#### The task
Copy out the lines beginning at the one with "C3: 1.5uF (plus DIS, minus RC) -> none" and ending at the last line of the data, both included; pictures stay out.

#### Recorded information
++++++++++++++++++++

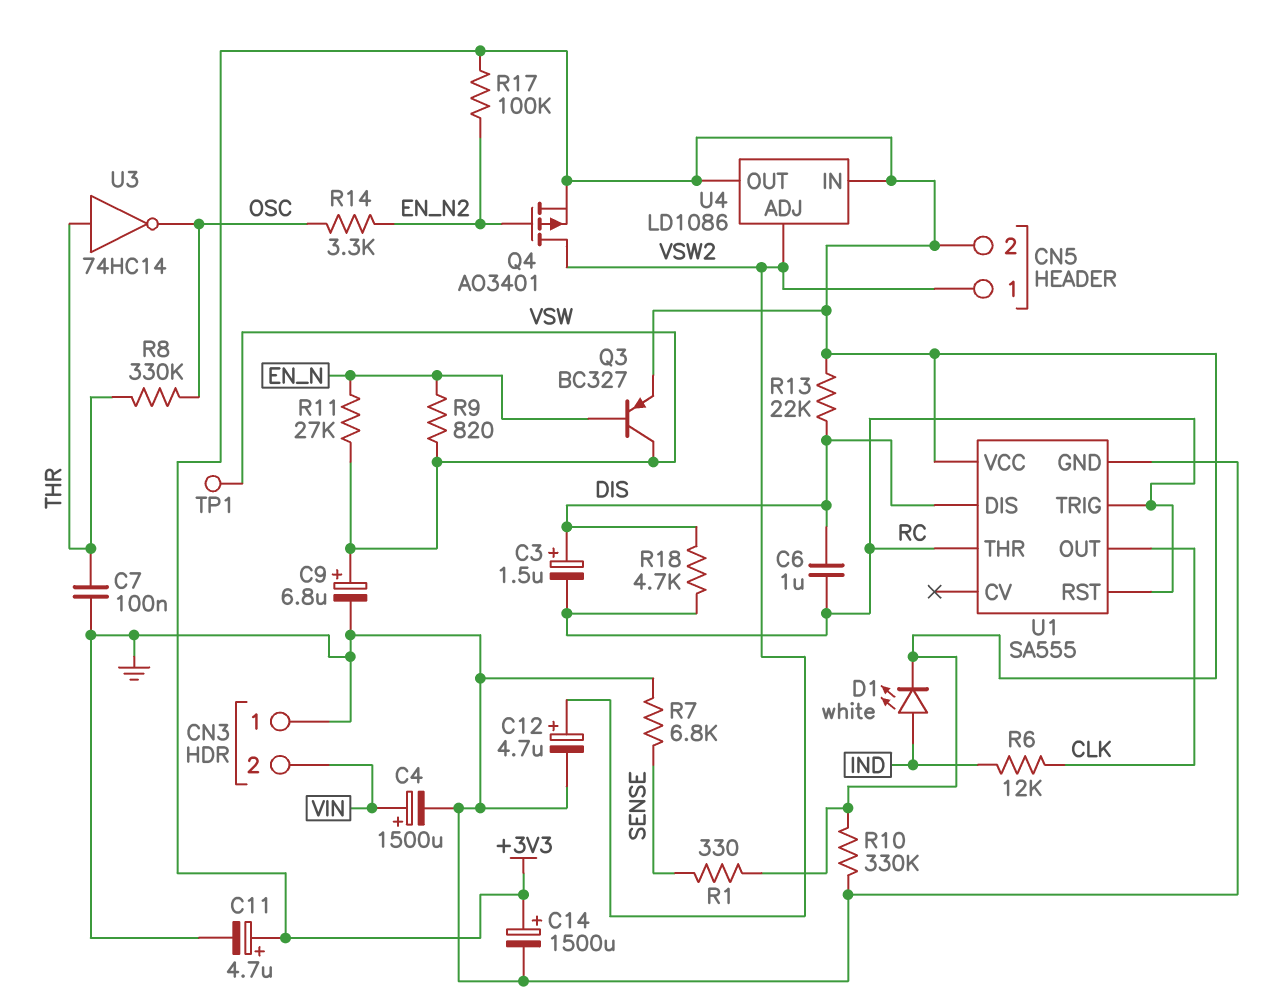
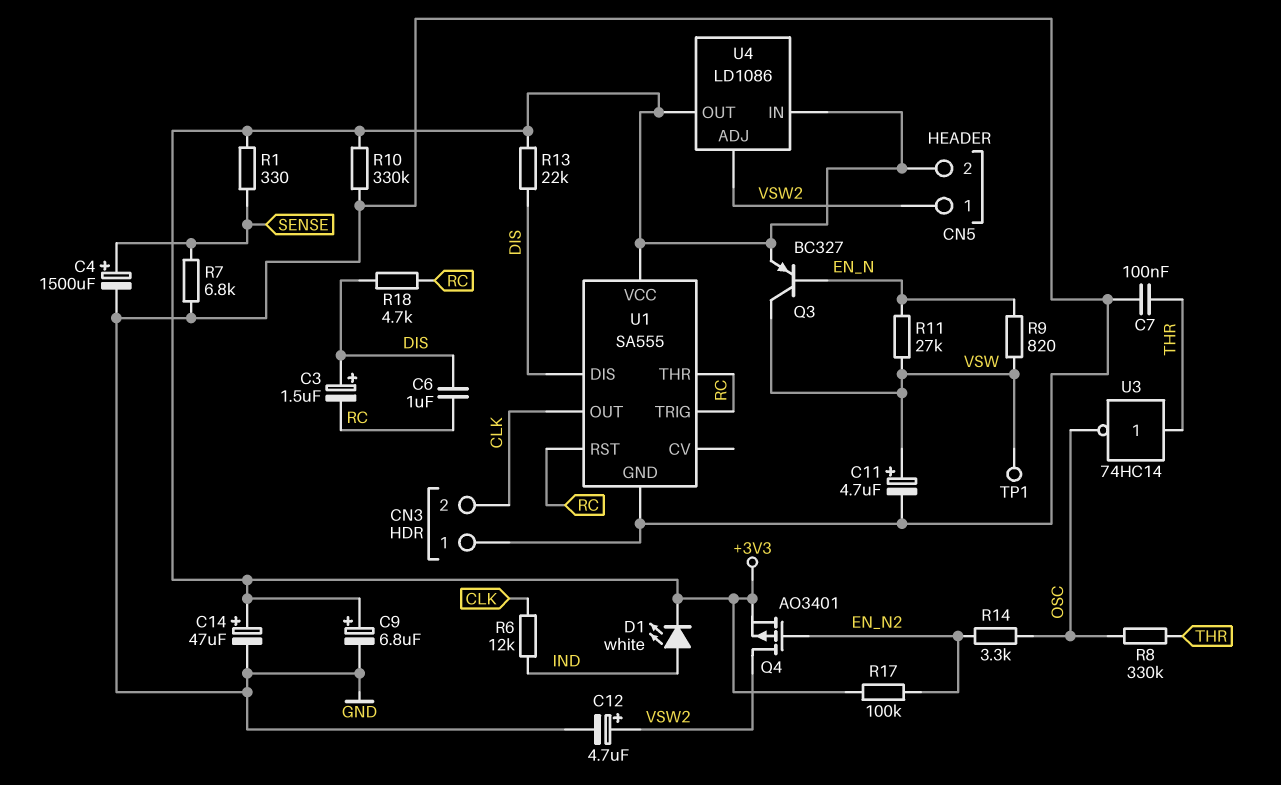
C4: 1500uF (plus VIN, minus GND) -> 1500uF (plus SENSE, minus GND)
C9: 6.8uF (plus VSW, minus GND) -> 6.8uF (plus +3V3, minus GND)
C11: 4.7uF (plus +3V3, minus GND) -> 4.7uF (plus VSW, minus GND)
C14: 1500uF (plus +3V3, minus GND) -> 47uF (plus +3V3, minus GND)
CN3 pin 2: VIN -> CLK

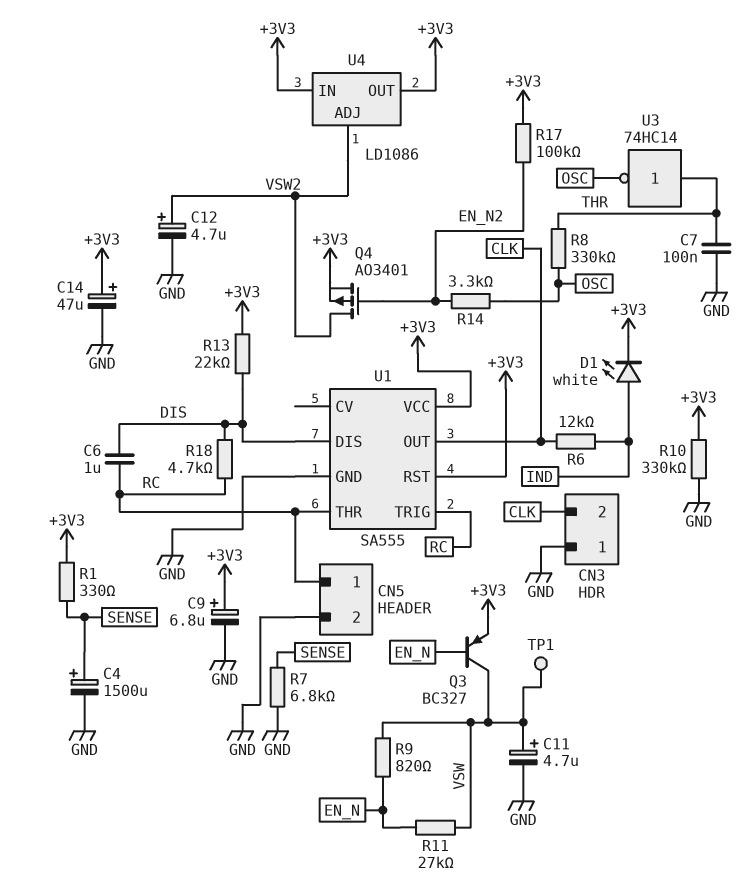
C3: 1.5uF (plus DIS, minus RC) -> none
CN5 pin 1: VSW2 -> RC
CN5 pin 2: +3V3 -> GND
U1 pin RST: RC -> +3V3

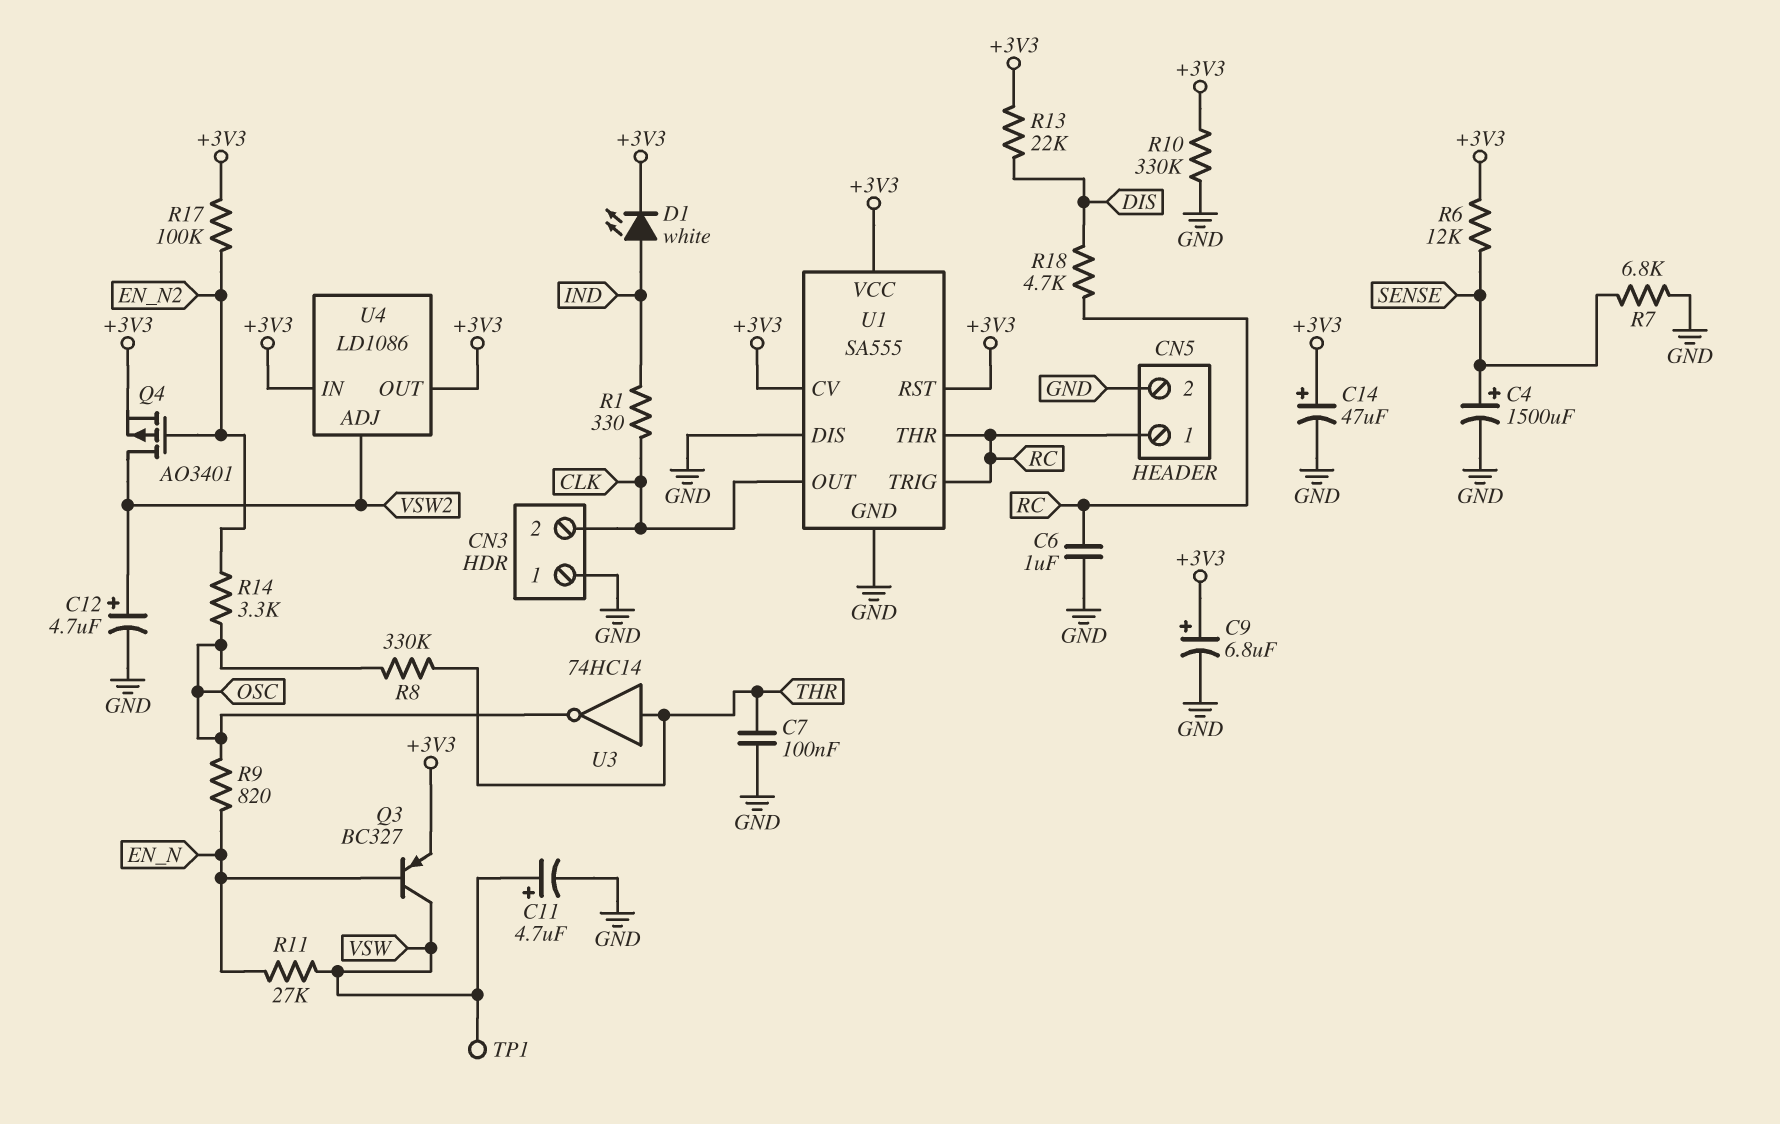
C6: 1uF (DIS, RC) -> 1uF (GND, RC)
R1: 330 (+3V3, SENSE) -> 330 (CLK, IND)
R6: 12k (CLK, IND) -> 12k (+3V3, SENSE)
R9: 820 (EN_N, VSW) -> 820 (EN_N, OSC)
U1 pin CV: none -> +3V3
U1 pin DIS: DIS -> GND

++++++++++++++++++++

#### Answer below
C3: 1.5uF (plus DIS, minus RC) -> none
CN5 pin 1: VSW2 -> RC
CN5 pin 2: +3V3 -> GND
U1 pin RST: RC -> +3V3

C6: 1uF (DIS, RC) -> 1uF (GND, RC)
R1: 330 (+3V3, SENSE) -> 330 (CLK, IND)
R6: 12k (CLK, IND) -> 12k (+3V3, SENSE)
R9: 820 (EN_N, VSW) -> 820 (EN_N, OSC)
U1 pin CV: none -> +3V3
U1 pin DIS: DIS -> GND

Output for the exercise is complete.